§ **The data**
—————

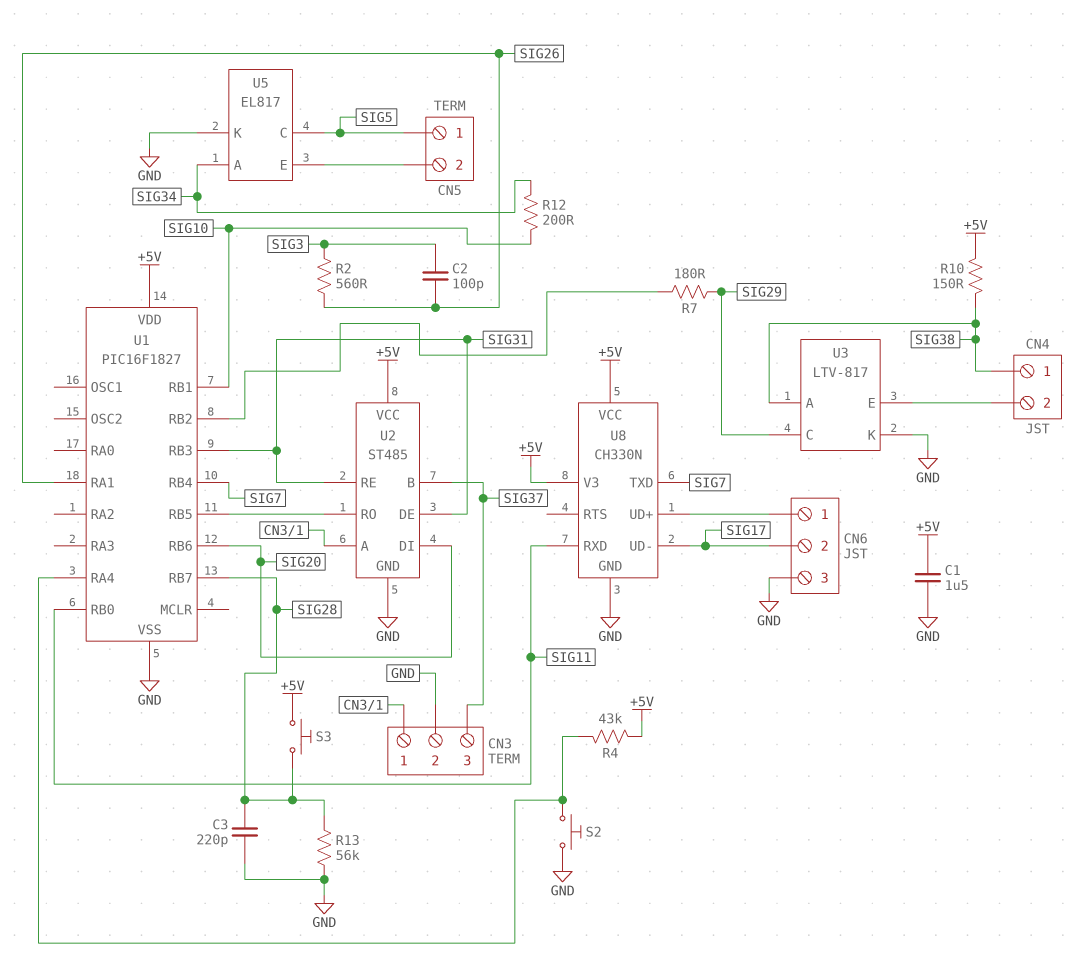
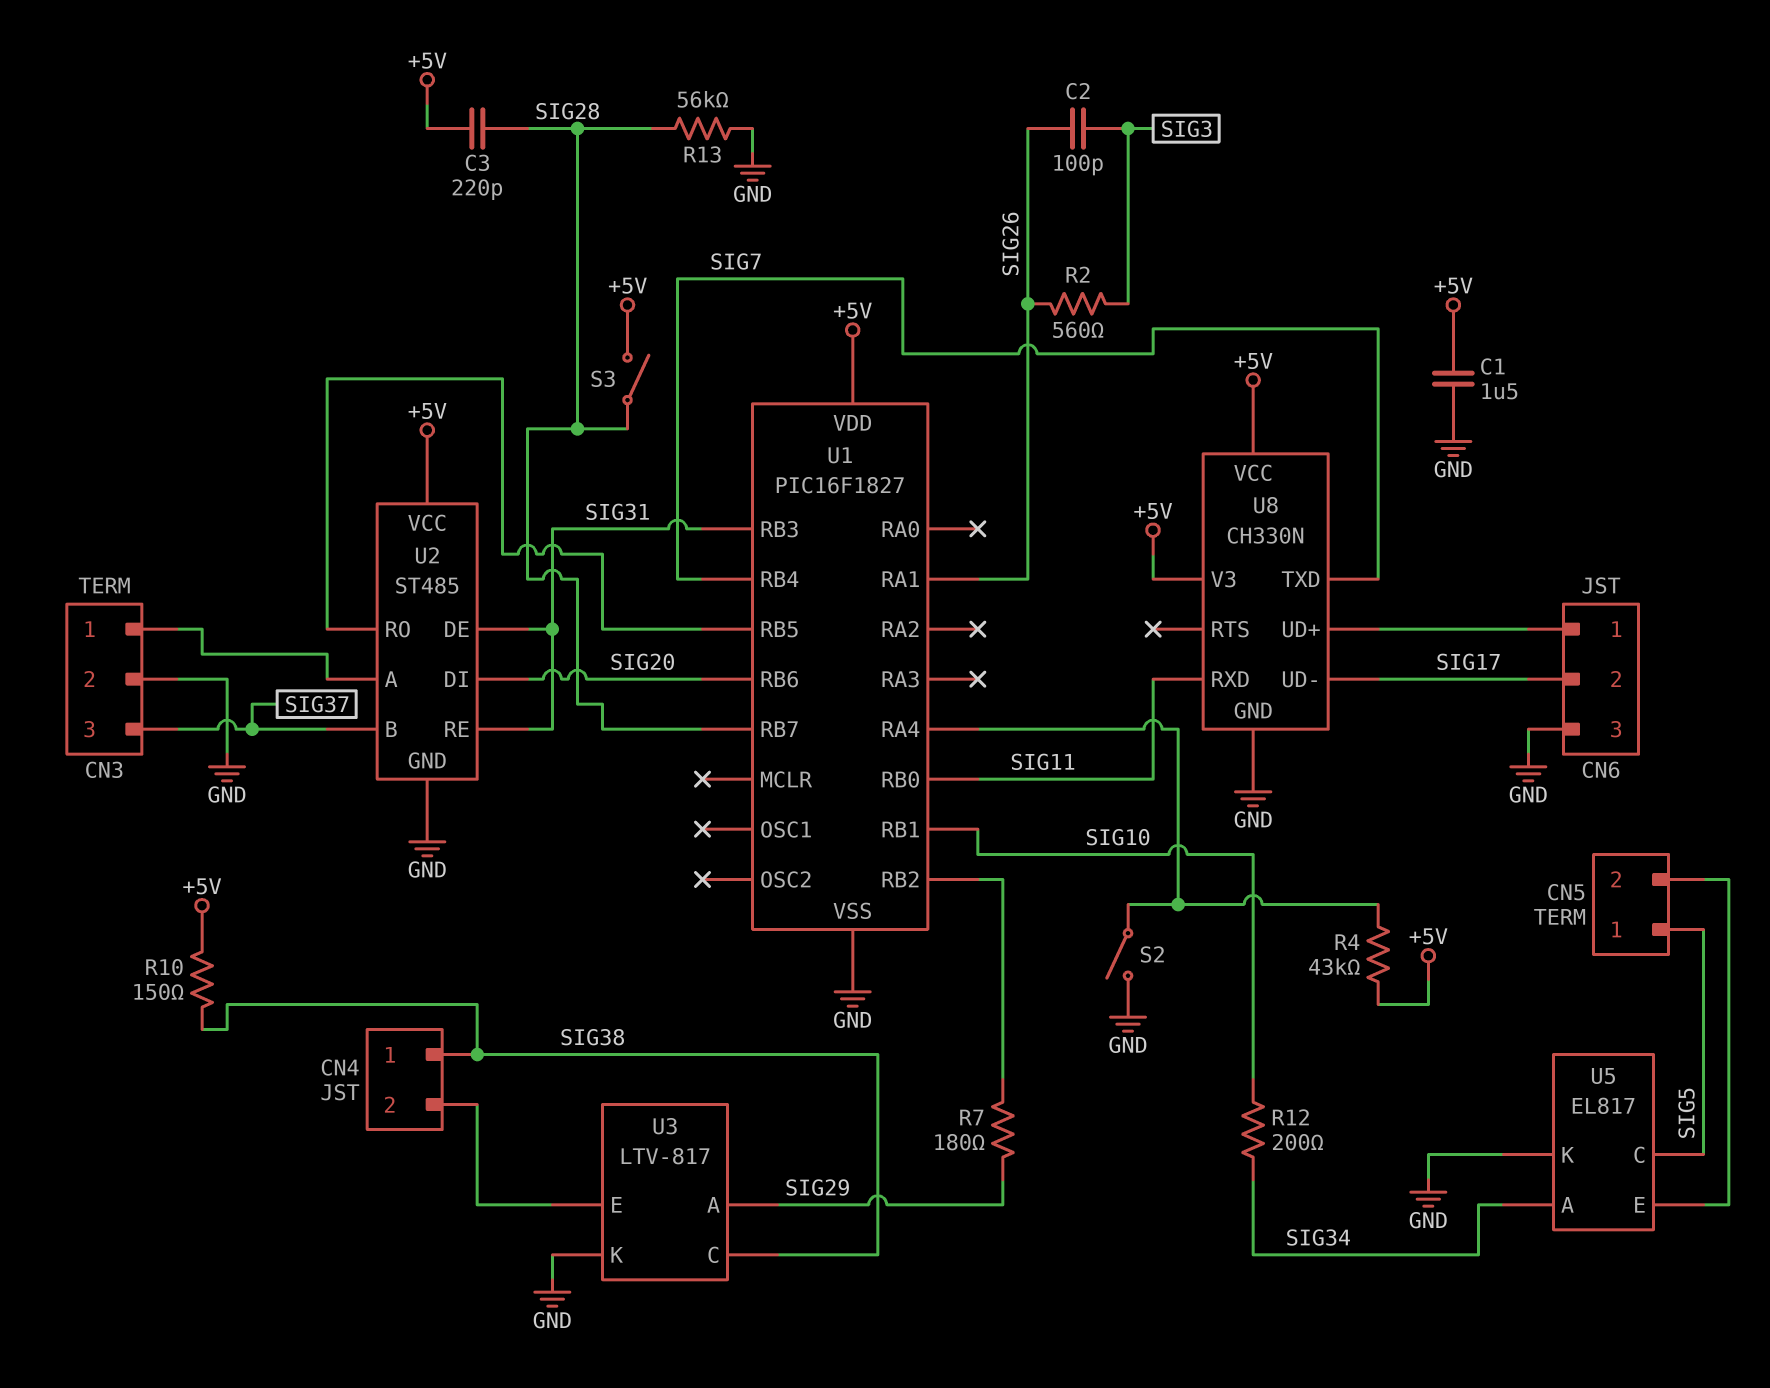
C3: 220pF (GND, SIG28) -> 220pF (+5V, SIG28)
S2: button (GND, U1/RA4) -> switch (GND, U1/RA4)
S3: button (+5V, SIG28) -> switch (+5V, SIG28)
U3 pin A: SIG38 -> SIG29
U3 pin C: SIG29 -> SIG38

—————

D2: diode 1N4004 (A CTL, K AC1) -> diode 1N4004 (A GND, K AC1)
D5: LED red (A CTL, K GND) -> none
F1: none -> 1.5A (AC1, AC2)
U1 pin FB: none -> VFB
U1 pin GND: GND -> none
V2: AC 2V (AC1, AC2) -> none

—————

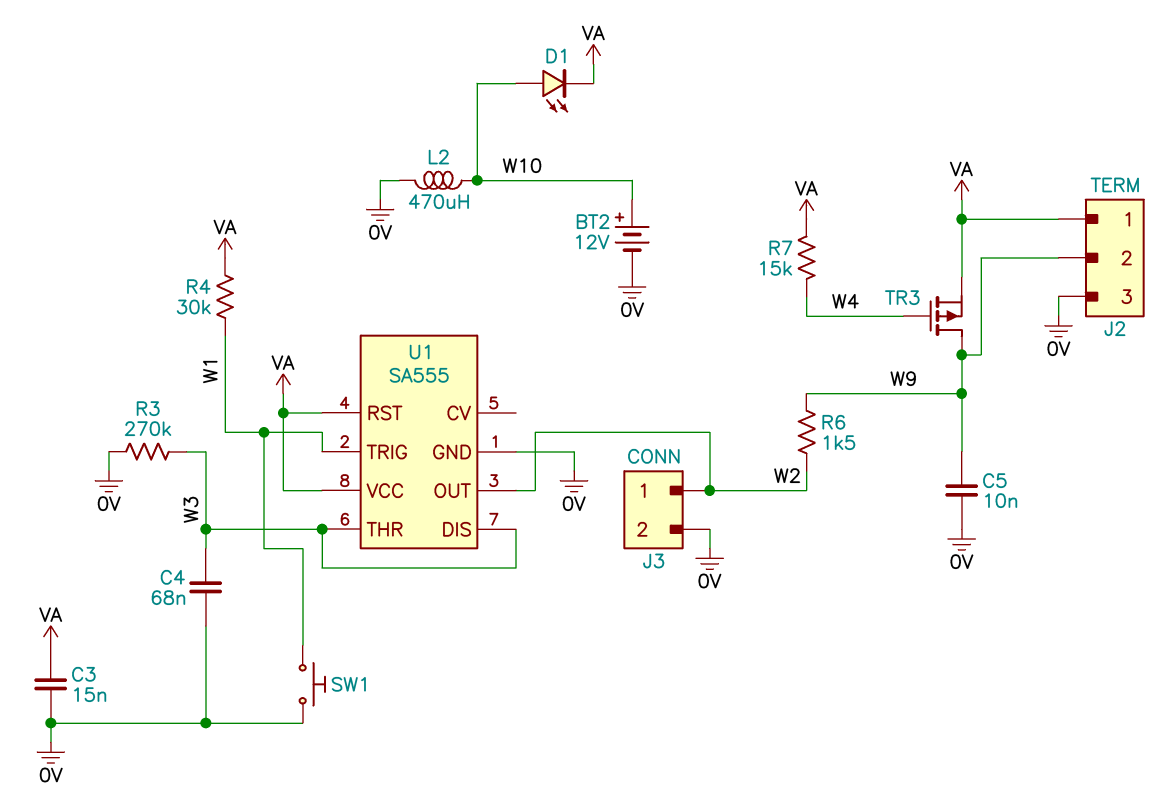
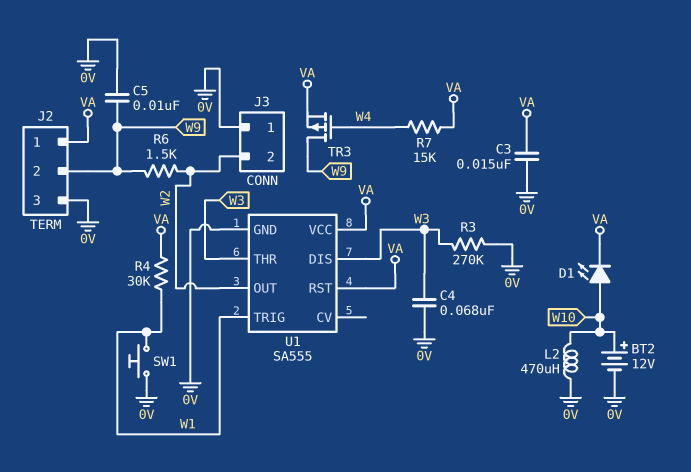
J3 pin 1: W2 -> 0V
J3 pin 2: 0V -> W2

—————

In the listing above, find the line containing "S3: button (+5V, SIG28)" and the line containing "U3 pin C: SIG29 -> SIG38". Output them and every line between, exactly, and nothing else.

§ **Result of this task**
S3: button (+5V, SIG28) -> switch (+5V, SIG28)
U3 pin A: SIG38 -> SIG29
U3 pin C: SIG29 -> SIG38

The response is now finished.